→ **Instructions for the task**: Look through the lines below and extract each one that contains "coordinates".

*** Opening Source records ***

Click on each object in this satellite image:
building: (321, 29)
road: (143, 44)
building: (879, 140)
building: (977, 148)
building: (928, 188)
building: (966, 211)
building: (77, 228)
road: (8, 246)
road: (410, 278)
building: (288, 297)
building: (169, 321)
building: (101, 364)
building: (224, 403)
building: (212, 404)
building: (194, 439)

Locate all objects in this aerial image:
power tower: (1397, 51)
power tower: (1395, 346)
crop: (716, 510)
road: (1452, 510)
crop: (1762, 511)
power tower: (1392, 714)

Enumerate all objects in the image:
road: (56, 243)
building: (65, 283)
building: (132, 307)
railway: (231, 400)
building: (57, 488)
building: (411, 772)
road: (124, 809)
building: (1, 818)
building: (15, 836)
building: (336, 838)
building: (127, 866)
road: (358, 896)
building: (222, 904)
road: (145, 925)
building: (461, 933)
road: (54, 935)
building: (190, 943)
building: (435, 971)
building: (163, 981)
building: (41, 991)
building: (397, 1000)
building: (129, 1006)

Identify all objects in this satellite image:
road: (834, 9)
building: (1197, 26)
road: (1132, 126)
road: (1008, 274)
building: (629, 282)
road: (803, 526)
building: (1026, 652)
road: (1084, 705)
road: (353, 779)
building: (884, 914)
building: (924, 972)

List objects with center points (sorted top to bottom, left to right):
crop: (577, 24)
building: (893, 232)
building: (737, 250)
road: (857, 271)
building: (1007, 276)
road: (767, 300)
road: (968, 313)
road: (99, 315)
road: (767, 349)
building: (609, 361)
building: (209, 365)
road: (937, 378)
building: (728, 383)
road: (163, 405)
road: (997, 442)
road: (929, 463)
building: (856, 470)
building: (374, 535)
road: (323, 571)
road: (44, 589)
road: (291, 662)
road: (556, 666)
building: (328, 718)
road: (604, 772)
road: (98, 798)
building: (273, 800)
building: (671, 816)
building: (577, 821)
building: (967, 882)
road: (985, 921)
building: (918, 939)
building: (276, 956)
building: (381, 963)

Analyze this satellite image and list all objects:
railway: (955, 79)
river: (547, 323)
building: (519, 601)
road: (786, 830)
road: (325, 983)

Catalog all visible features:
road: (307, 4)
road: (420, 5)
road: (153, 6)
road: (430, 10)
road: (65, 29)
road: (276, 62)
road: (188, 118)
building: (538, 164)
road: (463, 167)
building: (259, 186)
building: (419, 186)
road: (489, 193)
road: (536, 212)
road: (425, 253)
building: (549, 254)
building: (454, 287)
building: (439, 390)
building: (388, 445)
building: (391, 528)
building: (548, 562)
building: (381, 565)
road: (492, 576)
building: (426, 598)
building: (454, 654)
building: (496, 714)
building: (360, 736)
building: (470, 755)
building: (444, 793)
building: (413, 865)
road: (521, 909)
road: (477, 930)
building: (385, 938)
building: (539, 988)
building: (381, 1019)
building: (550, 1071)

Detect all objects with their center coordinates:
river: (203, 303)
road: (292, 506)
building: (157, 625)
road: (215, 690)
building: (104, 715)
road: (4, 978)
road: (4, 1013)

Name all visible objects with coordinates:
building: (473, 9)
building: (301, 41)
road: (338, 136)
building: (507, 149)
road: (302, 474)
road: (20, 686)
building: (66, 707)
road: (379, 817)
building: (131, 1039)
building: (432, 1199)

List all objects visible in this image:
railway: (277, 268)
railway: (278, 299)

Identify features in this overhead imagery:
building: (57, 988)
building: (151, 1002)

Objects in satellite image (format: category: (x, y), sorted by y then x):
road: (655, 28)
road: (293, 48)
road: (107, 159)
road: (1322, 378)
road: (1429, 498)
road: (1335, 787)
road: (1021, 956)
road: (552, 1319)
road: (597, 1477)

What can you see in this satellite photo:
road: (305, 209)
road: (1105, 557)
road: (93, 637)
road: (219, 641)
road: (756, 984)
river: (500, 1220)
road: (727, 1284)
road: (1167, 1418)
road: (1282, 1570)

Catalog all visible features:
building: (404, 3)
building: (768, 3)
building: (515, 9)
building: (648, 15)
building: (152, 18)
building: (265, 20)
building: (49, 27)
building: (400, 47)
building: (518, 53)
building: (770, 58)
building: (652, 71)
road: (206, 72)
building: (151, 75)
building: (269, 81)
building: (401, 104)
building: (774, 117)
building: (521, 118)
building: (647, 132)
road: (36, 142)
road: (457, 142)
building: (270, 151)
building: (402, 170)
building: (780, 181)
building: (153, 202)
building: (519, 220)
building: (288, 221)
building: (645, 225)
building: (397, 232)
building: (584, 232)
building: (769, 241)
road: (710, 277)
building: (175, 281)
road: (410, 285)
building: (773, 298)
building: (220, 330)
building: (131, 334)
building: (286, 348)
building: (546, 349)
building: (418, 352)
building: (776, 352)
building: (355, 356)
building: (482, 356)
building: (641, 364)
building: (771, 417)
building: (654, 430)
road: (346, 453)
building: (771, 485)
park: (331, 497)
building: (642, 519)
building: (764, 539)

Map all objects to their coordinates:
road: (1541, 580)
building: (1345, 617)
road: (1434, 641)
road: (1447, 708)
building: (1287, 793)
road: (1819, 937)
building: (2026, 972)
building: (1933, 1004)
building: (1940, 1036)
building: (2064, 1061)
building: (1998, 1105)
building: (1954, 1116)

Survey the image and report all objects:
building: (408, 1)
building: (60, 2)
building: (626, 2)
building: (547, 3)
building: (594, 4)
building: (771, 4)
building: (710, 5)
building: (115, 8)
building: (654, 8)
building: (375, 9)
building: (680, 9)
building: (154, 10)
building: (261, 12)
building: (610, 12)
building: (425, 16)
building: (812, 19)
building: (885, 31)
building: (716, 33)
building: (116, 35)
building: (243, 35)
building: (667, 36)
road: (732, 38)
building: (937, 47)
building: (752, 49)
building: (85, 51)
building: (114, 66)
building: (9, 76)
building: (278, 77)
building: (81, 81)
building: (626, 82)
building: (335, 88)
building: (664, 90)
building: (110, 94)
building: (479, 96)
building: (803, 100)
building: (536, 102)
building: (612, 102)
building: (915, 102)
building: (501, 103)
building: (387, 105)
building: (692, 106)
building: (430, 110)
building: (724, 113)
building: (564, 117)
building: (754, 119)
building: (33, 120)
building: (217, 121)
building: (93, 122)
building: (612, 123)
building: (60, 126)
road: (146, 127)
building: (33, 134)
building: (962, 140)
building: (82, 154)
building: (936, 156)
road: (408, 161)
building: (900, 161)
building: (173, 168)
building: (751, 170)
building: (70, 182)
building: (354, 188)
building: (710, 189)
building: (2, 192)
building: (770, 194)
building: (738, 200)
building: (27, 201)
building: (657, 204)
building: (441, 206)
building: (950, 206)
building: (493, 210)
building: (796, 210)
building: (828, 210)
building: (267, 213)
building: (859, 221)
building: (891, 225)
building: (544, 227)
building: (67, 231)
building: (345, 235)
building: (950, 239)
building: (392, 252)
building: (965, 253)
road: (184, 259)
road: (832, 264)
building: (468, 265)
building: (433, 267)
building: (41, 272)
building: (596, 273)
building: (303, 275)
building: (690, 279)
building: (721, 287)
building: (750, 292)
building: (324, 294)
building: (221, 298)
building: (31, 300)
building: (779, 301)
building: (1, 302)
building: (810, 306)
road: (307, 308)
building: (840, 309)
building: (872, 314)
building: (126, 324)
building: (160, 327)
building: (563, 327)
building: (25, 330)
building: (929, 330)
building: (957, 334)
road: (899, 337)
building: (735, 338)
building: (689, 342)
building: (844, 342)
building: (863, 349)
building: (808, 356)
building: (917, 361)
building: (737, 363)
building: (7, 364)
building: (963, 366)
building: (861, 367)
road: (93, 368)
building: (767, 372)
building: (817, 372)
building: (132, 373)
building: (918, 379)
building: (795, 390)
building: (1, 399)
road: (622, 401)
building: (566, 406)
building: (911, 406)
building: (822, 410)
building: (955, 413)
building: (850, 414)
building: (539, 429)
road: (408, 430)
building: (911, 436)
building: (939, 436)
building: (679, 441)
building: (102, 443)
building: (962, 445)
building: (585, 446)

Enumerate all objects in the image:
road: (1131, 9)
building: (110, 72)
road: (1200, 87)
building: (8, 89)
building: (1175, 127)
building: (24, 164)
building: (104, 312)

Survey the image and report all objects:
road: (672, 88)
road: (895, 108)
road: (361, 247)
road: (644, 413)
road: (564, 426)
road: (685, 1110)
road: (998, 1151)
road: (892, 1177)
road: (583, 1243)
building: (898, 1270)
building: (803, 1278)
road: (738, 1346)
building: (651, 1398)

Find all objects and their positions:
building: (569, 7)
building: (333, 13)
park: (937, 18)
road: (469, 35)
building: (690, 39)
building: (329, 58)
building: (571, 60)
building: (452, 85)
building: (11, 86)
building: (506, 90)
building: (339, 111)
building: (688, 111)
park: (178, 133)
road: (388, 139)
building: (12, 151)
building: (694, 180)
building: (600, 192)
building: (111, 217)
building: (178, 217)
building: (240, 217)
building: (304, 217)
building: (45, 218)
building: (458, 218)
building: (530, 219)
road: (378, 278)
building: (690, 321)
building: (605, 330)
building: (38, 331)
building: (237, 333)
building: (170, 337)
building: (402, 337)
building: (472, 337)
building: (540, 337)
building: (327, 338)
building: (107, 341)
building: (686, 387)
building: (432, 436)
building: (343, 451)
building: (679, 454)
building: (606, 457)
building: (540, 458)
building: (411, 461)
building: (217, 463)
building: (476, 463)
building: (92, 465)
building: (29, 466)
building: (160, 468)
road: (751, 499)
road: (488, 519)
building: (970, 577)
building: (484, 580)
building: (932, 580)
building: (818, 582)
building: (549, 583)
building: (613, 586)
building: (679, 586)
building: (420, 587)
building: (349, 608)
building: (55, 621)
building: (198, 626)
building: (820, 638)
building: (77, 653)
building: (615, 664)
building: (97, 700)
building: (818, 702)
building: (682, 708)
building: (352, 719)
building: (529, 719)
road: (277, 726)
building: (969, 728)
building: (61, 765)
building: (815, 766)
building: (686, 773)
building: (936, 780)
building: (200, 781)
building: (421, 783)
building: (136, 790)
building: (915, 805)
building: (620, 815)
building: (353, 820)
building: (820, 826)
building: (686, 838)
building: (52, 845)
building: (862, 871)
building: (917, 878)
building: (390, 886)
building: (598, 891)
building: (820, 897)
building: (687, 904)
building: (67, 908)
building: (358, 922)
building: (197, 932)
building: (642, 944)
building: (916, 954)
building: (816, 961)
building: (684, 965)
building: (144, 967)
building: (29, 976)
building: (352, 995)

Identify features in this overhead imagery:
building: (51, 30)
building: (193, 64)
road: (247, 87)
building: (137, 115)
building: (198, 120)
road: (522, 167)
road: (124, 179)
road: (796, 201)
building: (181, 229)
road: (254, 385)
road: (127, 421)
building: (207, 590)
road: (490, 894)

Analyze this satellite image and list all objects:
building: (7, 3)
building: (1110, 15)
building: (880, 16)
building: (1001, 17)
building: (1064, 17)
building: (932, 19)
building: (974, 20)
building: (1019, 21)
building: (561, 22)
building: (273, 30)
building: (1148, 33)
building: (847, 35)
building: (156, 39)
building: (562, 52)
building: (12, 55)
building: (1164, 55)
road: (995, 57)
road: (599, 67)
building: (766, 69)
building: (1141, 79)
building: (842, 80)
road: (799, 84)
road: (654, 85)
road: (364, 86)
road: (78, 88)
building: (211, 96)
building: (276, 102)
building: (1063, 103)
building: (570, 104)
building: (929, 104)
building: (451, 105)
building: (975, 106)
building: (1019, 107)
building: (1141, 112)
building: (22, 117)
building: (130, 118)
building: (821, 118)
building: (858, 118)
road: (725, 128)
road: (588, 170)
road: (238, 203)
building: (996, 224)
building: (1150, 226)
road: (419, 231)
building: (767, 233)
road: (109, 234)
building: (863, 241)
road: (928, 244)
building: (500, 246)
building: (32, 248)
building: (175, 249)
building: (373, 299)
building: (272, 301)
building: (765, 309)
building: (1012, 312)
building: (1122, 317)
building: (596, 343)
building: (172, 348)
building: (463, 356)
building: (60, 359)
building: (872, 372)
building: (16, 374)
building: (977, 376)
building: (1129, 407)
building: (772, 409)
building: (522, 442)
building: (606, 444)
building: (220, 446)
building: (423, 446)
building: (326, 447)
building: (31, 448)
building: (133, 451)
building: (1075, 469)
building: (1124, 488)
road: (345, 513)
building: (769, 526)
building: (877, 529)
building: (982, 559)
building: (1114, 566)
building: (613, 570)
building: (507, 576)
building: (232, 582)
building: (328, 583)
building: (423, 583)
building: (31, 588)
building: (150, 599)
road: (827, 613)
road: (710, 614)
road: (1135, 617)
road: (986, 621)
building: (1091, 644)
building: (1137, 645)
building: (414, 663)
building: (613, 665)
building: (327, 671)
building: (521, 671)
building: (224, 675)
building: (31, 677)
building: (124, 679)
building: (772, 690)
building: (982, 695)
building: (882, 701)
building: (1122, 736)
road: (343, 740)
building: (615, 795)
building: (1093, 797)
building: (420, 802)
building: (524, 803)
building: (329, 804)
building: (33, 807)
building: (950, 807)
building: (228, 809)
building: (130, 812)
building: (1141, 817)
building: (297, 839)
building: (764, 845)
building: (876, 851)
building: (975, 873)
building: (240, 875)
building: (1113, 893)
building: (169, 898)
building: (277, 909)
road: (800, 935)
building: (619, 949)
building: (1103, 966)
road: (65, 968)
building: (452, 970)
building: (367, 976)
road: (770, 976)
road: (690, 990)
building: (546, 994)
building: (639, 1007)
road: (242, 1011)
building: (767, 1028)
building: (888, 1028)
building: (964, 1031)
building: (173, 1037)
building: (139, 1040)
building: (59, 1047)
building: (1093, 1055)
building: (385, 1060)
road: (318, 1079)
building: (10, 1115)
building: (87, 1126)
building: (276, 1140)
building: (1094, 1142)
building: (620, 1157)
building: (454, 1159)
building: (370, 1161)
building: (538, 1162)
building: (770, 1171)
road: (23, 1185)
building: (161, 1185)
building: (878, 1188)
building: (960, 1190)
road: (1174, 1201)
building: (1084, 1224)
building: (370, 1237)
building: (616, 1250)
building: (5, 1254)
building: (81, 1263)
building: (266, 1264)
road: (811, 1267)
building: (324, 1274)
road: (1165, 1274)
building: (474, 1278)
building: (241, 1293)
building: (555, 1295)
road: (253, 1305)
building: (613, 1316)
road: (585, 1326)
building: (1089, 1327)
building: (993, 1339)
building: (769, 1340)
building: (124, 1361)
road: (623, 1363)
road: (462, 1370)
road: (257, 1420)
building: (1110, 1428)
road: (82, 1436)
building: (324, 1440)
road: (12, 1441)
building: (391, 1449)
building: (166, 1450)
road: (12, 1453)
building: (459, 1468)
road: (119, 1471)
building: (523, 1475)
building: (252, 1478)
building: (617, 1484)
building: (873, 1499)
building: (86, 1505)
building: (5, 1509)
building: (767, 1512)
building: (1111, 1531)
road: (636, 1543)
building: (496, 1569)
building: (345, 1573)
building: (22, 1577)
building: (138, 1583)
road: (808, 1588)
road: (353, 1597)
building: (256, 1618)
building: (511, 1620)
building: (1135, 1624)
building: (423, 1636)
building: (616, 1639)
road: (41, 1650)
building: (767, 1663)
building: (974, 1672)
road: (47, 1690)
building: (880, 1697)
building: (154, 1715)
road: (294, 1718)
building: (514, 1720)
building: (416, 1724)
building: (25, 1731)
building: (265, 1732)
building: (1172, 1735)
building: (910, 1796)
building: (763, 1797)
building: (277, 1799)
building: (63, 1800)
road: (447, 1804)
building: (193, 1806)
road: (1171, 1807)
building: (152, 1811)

*** Closing Source records ***

→ **Answer**:
Detect all objects with their center coordinates:
Name all visible objects with coordinates:
Map all objects to their coordinates:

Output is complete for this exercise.